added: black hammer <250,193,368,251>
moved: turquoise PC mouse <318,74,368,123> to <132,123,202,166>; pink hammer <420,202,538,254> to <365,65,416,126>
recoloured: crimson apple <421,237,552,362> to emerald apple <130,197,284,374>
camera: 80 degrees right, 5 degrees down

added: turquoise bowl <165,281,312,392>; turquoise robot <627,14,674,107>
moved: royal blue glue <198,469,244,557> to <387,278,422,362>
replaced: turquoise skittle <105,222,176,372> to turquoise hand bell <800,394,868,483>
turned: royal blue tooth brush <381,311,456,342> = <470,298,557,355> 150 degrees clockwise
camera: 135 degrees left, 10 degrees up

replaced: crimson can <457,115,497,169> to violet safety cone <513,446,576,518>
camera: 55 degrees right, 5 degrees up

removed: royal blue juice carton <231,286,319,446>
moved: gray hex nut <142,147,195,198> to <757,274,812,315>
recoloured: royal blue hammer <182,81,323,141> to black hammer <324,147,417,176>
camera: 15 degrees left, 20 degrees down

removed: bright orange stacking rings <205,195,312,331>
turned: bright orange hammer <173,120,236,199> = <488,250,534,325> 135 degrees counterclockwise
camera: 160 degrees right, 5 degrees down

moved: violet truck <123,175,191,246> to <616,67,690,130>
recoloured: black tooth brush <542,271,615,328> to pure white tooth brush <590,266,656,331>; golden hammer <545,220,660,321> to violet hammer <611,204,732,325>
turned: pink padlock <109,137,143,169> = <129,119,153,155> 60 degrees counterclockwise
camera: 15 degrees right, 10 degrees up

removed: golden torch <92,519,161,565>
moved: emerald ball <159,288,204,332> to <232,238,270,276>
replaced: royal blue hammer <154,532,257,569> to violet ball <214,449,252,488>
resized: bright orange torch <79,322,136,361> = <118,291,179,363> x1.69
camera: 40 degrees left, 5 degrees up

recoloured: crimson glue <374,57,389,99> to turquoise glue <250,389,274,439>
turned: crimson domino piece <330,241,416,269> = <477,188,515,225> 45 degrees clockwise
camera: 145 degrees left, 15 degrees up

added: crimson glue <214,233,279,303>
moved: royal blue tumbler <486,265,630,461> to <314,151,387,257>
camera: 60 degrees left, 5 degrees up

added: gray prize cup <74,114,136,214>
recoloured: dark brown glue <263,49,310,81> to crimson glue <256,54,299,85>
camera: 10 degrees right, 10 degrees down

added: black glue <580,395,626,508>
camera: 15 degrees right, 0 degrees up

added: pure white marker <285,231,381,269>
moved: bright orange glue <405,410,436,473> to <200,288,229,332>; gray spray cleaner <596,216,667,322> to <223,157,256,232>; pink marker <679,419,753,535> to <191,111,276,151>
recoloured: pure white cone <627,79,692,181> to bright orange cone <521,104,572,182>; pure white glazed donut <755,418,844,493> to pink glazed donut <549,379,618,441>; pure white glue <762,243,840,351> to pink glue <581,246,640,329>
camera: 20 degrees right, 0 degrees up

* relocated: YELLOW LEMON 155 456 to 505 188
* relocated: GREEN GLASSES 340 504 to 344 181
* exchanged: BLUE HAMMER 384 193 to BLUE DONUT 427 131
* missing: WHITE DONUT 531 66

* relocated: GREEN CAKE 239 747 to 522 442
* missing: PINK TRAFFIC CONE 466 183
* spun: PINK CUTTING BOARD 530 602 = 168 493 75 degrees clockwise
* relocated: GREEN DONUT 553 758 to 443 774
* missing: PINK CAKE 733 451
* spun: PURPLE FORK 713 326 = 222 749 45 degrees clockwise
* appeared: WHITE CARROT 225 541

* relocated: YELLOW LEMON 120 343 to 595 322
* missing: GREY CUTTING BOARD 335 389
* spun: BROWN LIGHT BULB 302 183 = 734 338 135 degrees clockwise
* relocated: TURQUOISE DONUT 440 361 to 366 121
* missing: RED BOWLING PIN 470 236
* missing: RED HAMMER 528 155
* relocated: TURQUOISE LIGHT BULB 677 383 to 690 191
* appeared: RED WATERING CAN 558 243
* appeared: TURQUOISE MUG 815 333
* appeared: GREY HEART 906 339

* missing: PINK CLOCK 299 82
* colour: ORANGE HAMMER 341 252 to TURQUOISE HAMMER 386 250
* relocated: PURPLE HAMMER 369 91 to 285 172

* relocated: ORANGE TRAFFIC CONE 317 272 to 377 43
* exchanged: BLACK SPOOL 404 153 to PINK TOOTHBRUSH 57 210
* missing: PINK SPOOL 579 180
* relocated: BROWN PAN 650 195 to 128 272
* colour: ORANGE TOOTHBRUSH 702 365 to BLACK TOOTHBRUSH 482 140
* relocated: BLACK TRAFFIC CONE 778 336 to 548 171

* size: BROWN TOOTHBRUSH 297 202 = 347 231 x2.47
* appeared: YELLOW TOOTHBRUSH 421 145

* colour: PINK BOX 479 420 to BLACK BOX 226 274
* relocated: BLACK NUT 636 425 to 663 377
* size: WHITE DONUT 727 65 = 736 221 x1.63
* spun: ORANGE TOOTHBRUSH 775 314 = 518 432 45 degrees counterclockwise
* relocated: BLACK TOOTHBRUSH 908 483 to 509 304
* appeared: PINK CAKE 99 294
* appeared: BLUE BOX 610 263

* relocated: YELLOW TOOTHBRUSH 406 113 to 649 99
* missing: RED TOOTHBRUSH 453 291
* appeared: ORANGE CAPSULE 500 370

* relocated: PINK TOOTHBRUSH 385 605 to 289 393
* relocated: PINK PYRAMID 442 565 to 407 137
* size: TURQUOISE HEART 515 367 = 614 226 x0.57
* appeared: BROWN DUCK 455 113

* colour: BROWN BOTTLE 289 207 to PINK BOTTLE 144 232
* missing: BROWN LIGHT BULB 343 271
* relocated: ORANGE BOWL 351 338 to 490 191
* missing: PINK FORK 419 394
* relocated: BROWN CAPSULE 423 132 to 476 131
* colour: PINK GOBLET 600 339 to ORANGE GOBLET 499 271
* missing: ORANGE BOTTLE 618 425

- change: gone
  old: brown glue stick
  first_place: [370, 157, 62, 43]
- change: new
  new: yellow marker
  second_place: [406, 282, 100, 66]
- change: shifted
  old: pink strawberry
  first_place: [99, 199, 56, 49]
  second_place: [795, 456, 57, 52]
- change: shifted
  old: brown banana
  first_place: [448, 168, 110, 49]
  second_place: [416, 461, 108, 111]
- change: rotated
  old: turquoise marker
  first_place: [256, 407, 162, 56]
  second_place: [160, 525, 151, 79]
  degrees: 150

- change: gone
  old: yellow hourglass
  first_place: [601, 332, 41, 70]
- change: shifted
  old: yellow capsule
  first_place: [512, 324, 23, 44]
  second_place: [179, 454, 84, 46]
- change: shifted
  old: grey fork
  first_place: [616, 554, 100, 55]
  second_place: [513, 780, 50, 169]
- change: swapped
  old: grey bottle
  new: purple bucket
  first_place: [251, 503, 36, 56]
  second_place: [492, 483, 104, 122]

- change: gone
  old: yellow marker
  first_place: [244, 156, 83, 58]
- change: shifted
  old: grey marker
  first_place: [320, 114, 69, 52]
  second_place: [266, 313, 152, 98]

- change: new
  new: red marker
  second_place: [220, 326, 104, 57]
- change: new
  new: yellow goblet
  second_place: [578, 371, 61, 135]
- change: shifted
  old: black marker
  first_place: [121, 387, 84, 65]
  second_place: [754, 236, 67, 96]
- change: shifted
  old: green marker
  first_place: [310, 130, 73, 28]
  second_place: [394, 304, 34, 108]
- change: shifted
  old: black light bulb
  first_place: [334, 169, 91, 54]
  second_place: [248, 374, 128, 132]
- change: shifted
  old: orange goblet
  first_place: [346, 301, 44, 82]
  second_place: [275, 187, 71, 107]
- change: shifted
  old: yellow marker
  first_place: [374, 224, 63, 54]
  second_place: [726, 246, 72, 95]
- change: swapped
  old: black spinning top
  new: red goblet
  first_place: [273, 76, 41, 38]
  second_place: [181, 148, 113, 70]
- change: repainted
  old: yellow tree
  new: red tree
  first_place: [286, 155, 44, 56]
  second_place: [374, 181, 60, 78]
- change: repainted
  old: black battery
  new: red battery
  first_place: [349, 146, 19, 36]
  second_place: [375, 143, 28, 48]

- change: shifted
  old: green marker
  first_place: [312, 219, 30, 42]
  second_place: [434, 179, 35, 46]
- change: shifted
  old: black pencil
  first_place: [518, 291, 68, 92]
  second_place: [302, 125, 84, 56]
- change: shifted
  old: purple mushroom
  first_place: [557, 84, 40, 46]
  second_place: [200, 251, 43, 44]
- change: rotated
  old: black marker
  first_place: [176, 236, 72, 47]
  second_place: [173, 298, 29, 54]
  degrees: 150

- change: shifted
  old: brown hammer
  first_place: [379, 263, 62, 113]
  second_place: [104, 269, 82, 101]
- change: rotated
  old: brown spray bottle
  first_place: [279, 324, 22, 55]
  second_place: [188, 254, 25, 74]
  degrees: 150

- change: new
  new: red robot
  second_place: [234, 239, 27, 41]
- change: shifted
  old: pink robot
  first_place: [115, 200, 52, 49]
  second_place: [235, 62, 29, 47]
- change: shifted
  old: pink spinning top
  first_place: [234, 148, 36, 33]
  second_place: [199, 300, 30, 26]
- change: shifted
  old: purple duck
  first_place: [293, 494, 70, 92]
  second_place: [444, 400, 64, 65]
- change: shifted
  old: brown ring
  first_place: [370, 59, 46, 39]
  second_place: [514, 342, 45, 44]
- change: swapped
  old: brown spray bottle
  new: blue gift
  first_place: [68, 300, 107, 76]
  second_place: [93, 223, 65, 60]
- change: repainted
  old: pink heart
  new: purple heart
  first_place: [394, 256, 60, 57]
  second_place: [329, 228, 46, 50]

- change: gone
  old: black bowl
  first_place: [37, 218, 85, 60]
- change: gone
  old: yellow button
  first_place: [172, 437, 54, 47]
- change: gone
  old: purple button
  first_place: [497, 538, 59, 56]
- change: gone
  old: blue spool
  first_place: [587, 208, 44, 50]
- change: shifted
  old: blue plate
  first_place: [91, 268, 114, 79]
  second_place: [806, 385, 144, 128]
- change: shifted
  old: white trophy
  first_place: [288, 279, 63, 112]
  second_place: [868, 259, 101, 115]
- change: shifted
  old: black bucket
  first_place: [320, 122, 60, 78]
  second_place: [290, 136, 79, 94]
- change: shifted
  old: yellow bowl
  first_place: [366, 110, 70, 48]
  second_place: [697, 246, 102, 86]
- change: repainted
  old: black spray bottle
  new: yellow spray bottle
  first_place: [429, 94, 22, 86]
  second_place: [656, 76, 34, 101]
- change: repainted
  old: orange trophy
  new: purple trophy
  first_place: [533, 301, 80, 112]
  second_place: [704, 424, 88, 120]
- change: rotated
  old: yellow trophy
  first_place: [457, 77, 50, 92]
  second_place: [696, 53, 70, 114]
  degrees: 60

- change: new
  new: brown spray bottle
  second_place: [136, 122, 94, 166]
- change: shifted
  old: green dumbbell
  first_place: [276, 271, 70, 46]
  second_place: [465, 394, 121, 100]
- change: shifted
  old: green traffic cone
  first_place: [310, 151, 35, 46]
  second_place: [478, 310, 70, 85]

=== What is expected ===
Among the lines above, find the one with "HEART 906 339" and the one with "425 to 663 377". Quote both and everything between them, exactly.

=== Your solution ===
* appeared: GREY HEART 906 339

* missing: PINK CLOCK 299 82
* colour: ORANGE HAMMER 341 252 to TURQUOISE HAMMER 386 250
* relocated: PURPLE HAMMER 369 91 to 285 172

* relocated: ORANGE TRAFFIC CONE 317 272 to 377 43
* exchanged: BLACK SPOOL 404 153 to PINK TOOTHBRUSH 57 210
* missing: PINK SPOOL 579 180
* relocated: BROWN PAN 650 195 to 128 272
* colour: ORANGE TOOTHBRUSH 702 365 to BLACK TOOTHBRUSH 482 140
* relocated: BLACK TRAFFIC CONE 778 336 to 548 171

* size: BROWN TOOTHBRUSH 297 202 = 347 231 x2.47
* appeared: YELLOW TOOTHBRUSH 421 145

* colour: PINK BOX 479 420 to BLACK BOX 226 274
* relocated: BLACK NUT 636 425 to 663 377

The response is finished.